### Data to process:
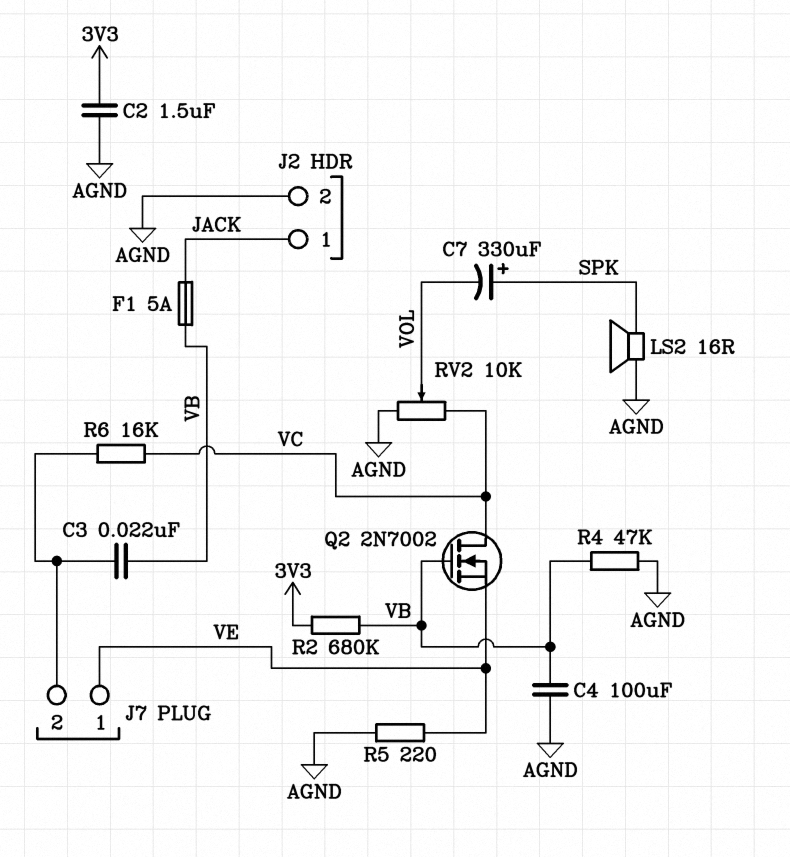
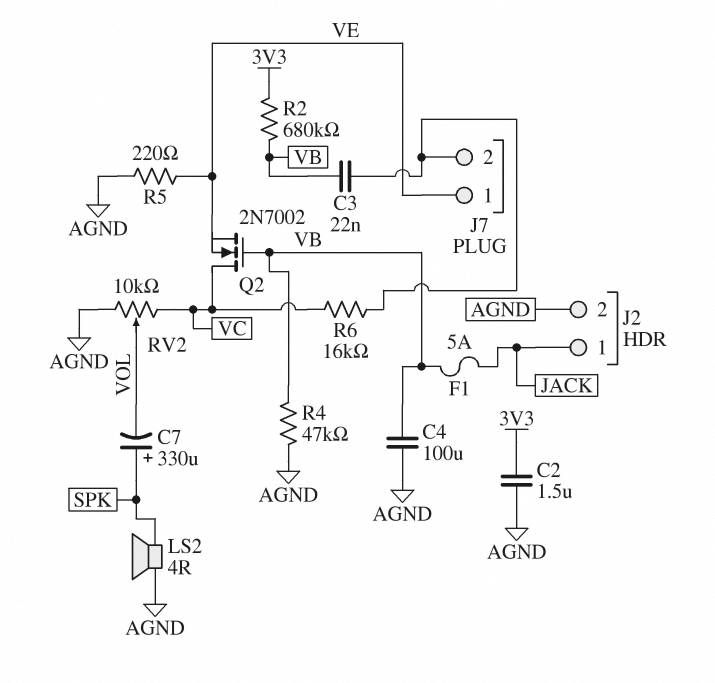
LS2: speaker 16R (AGND, SPK) -> speaker 4R (AGND, SPK)

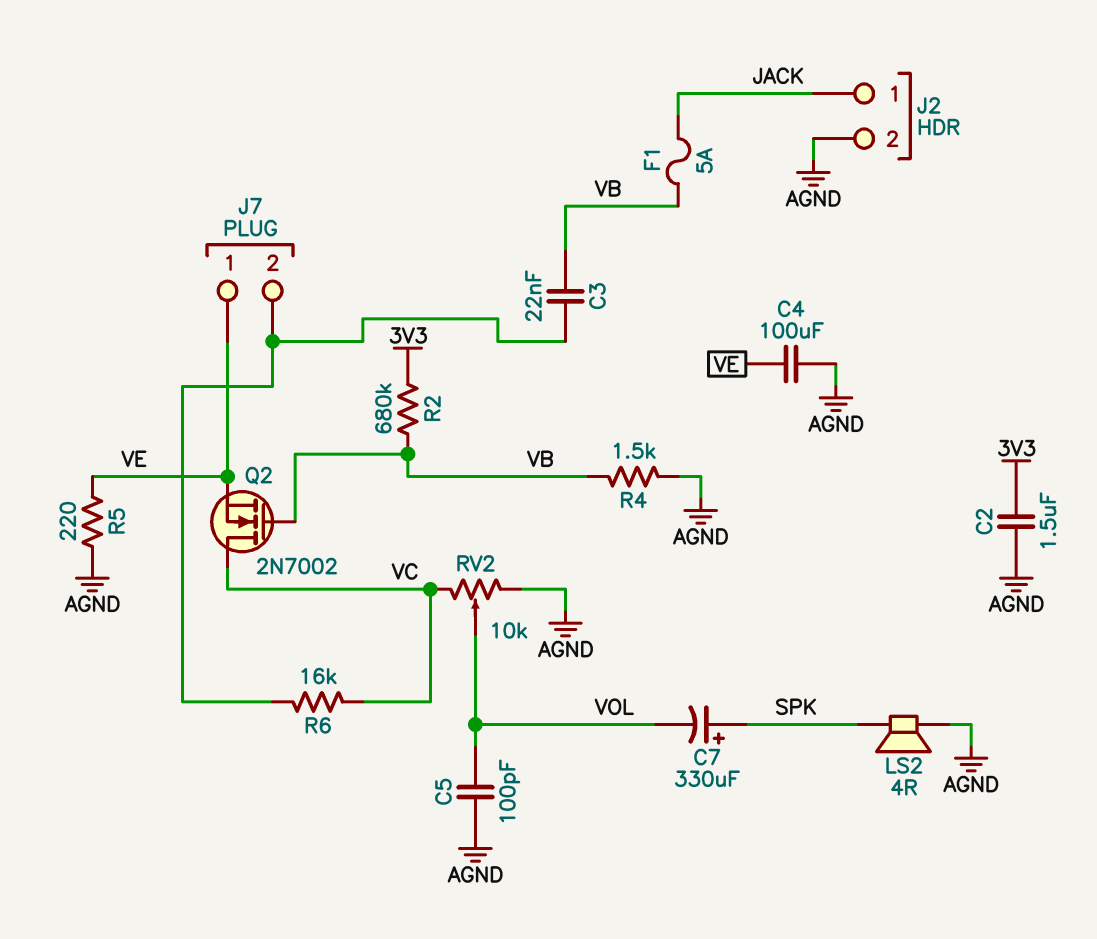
C4: 100uF (AGND, VB) -> 100uF (AGND, VE)
C5: none -> 100pF (AGND, VOL)
R4: 47k (AGND, VB) -> 1.5k (AGND, VB)

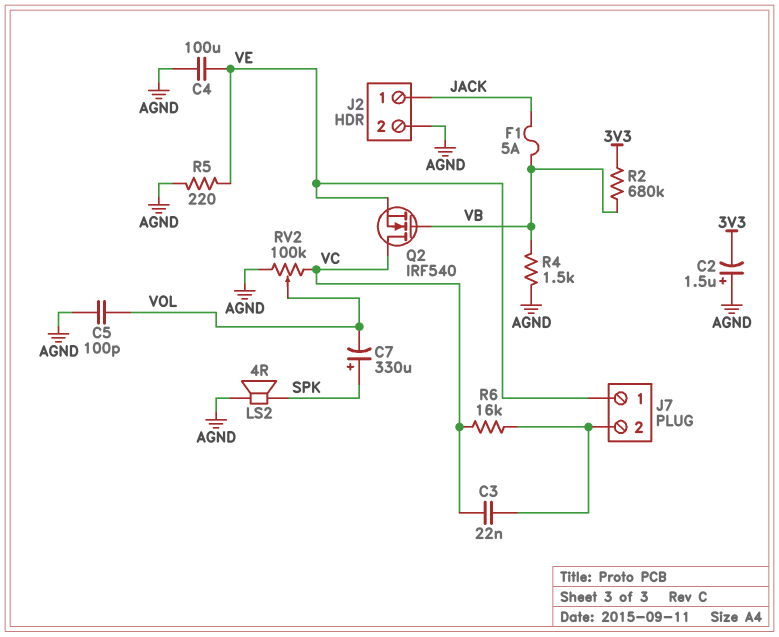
C2: 1.5uF (3V3, AGND) -> 1.5uF (plus AGND, minus 3V3)
C3: 22nF (J7/2, VB) -> 22nF (J7/2, VC)
Q2: NMOS 2N7002 (G VB, D VC, S VE) -> NMOS IRF540 (G VB, D VC, S VE)
RV2: 10k (AGND, VC, wiper VOL) -> 100k (AGND, VC, wiper VOL)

### Task goal:
Each entry above should be returned exactly as written, minus its pictures.

### Answer box:
LS2: speaker 16R (AGND, SPK) -> speaker 4R (AGND, SPK)

C4: 100uF (AGND, VB) -> 100uF (AGND, VE)
C5: none -> 100pF (AGND, VOL)
R4: 47k (AGND, VB) -> 1.5k (AGND, VB)

C2: 1.5uF (3V3, AGND) -> 1.5uF (plus AGND, minus 3V3)
C3: 22nF (J7/2, VB) -> 22nF (J7/2, VC)
Q2: NMOS 2N7002 (G VB, D VC, S VE) -> NMOS IRF540 (G VB, D VC, S VE)
RV2: 10k (AGND, VC, wiper VOL) -> 100k (AGND, VC, wiper VOL)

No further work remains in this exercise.